DO THIS:
Please copy everything from the first of the rows below down to the line containing "feeder [363, 1241]", both included, without changing a character.

PROVIDED RECORDS:

——

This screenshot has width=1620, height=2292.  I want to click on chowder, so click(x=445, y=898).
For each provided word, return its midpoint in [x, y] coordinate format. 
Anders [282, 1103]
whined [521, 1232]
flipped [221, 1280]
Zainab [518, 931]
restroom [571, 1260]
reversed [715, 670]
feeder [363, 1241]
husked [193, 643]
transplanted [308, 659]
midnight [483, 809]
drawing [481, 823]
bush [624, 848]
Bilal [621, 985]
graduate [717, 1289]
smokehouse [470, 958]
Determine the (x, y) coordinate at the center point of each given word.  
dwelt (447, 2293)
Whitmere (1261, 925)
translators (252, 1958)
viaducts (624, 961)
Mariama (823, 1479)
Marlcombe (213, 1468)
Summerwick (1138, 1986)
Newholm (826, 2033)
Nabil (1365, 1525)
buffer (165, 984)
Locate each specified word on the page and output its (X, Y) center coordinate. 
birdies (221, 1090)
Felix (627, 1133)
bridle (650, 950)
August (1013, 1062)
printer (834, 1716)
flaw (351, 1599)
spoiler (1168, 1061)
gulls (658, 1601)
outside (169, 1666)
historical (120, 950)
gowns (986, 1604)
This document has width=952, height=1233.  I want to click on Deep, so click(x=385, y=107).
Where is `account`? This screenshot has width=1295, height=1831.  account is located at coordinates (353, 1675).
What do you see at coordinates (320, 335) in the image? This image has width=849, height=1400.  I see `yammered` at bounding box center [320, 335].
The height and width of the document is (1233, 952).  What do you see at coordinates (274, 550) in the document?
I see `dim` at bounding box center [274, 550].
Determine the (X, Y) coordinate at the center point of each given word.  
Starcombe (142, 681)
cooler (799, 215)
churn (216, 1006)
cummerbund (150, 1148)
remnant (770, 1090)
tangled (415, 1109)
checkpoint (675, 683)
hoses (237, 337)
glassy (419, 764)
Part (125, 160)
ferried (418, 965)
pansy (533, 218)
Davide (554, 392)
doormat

——

SOLUTION:
This screenshot has width=1620, height=2292.  I want to click on chowder, so click(x=445, y=898).
For each provided word, return its midpoint in [x, y] coordinate format. 
Anders [282, 1103]
whined [521, 1232]
flipped [221, 1280]
Zainab [518, 931]
restroom [571, 1260]
reversed [715, 670]
feeder [363, 1241]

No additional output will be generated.